◆ How to complete this task ◆
Make an exact copy of all the data, pictures excluded.

========================

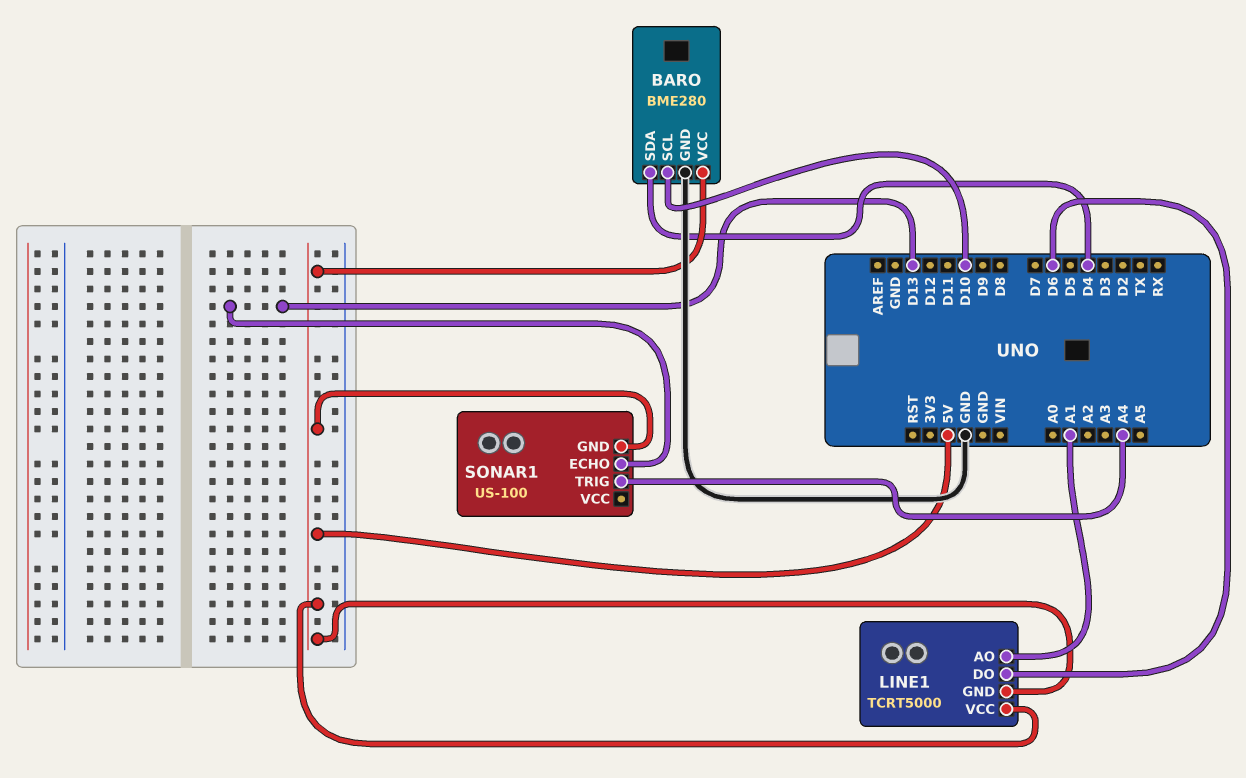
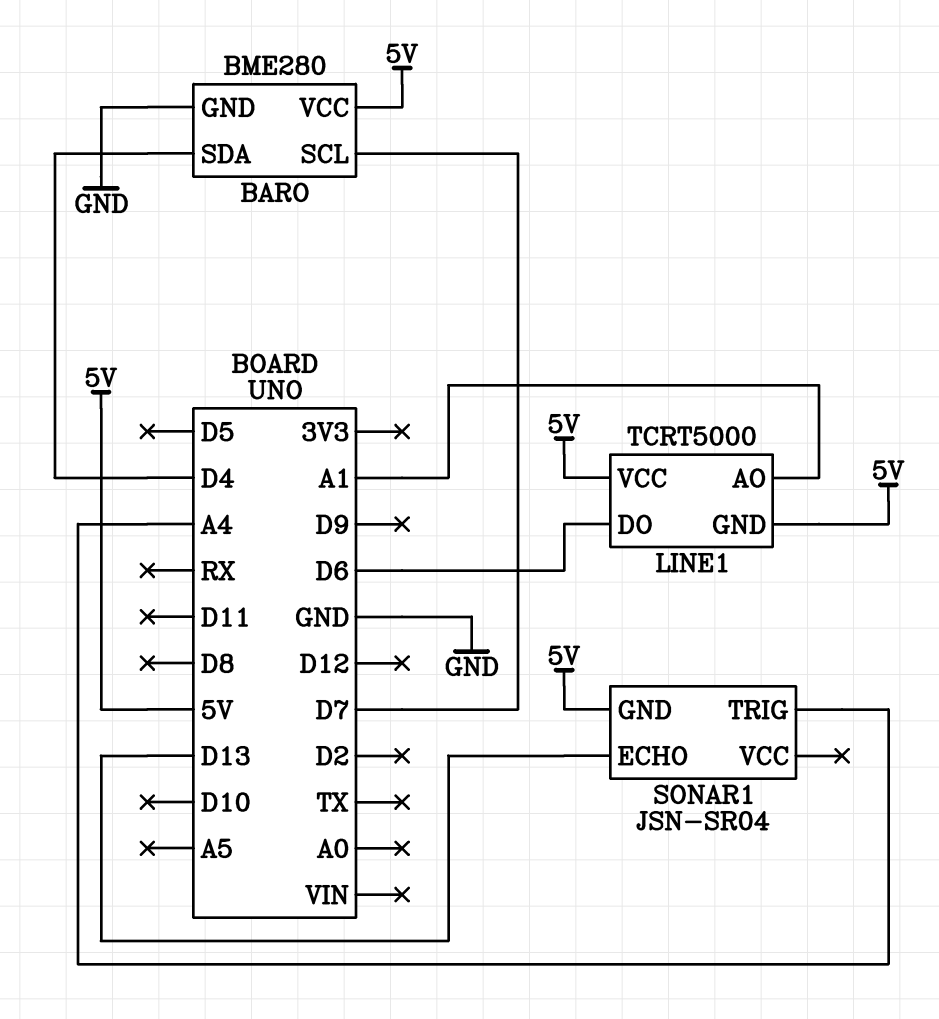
BARO pin SCL: D10 -> D7
SONAR1: US-100 -> JSN-SR04

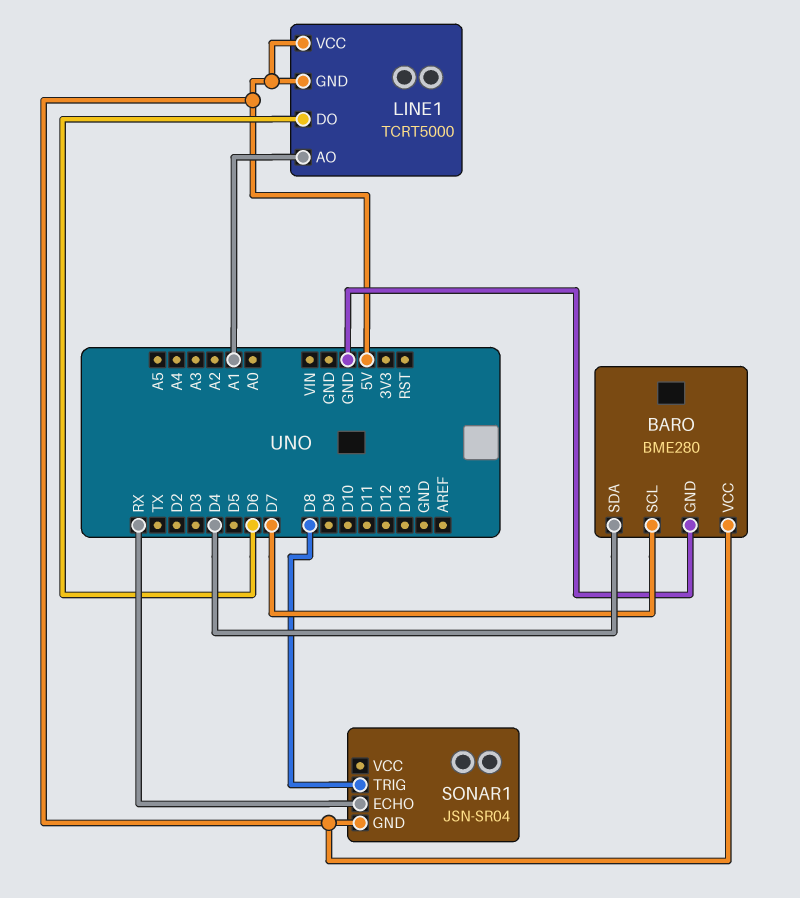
SONAR1 pin ECHO: D13 -> RX
SONAR1 pin TRIG: A4 -> D8

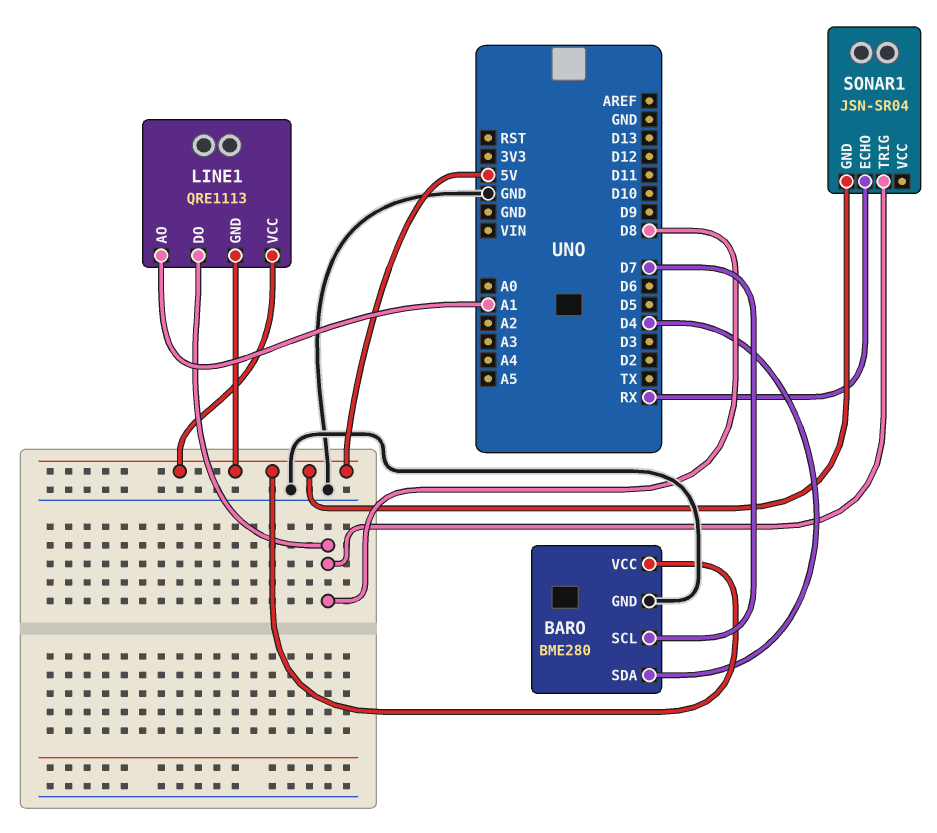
LINE1: TCRT5000 -> QRE1113
LINE1 pin DO: D6 -> D8

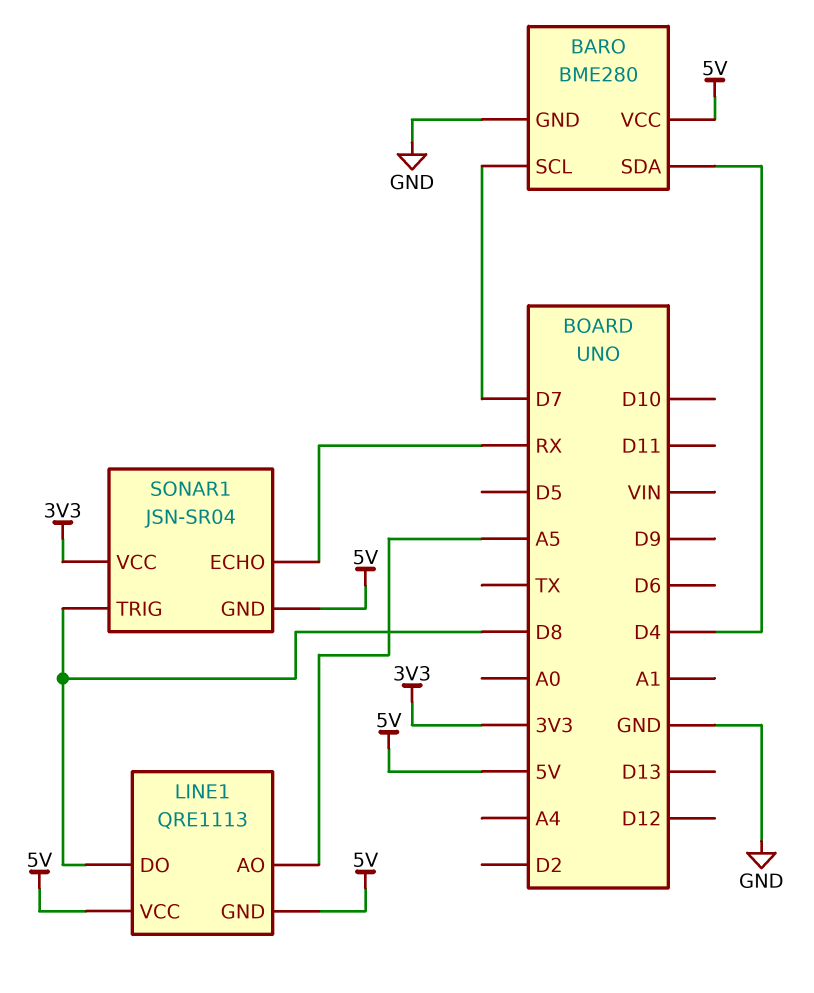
LINE1 pin AO: A1 -> A5
SONAR1 pin VCC: none -> 3V3

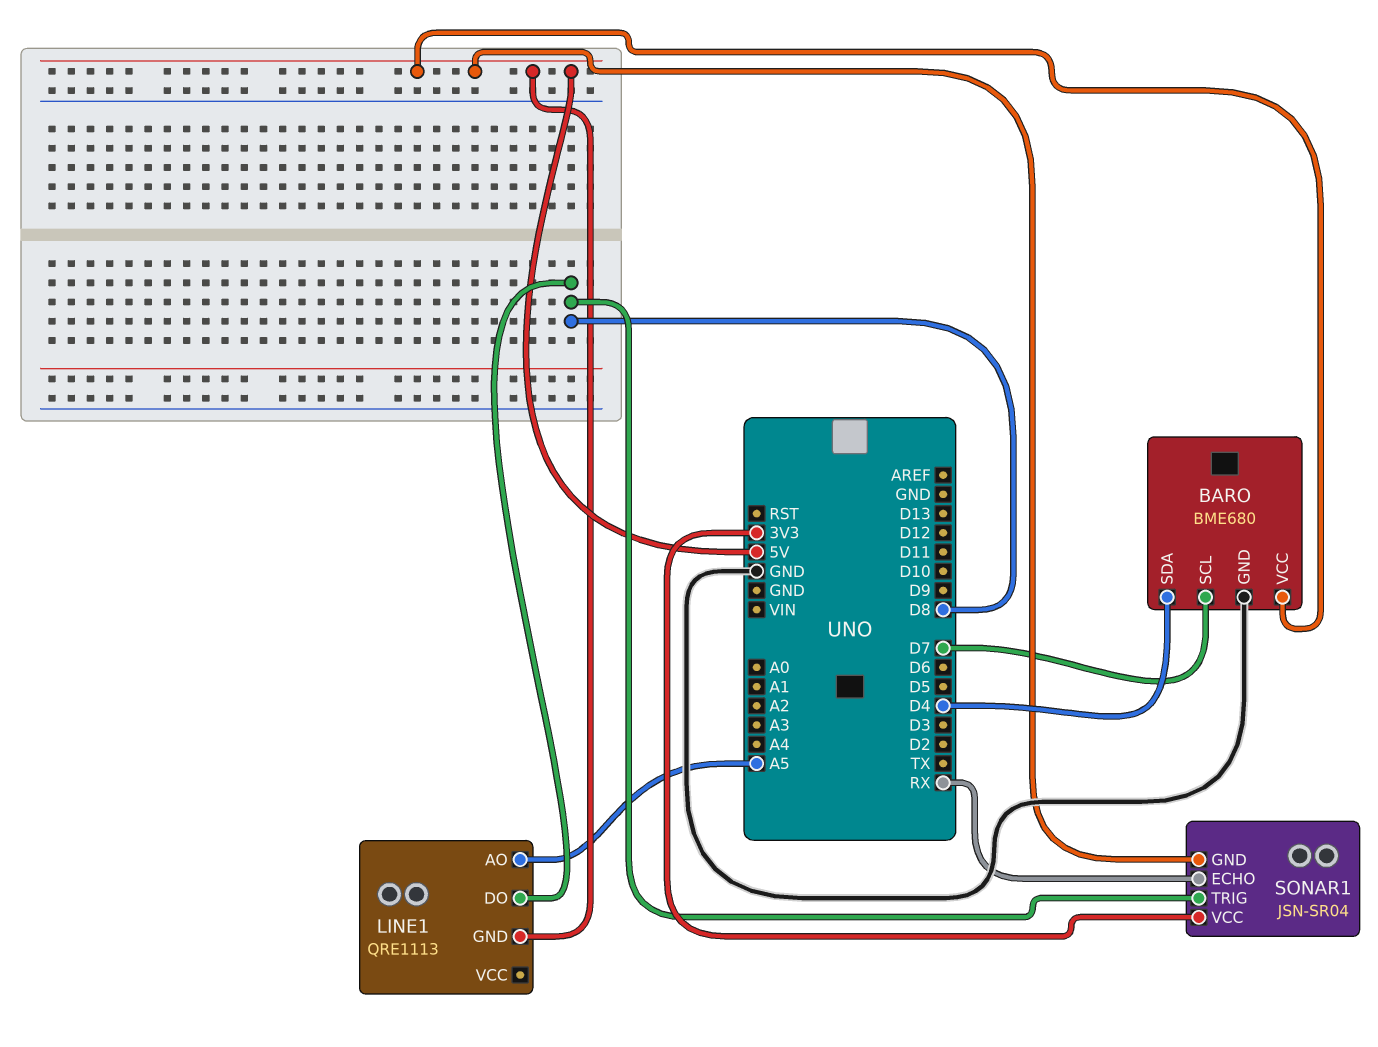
BARO: BME280 -> BME680
LINE1 pin VCC: 5V -> none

========================

◆ Output below ◆
BARO pin SCL: D10 -> D7
SONAR1: US-100 -> JSN-SR04

SONAR1 pin ECHO: D13 -> RX
SONAR1 pin TRIG: A4 -> D8

LINE1: TCRT5000 -> QRE1113
LINE1 pin DO: D6 -> D8

LINE1 pin AO: A1 -> A5
SONAR1 pin VCC: none -> 3V3

BARO: BME280 -> BME680
LINE1 pin VCC: 5V -> none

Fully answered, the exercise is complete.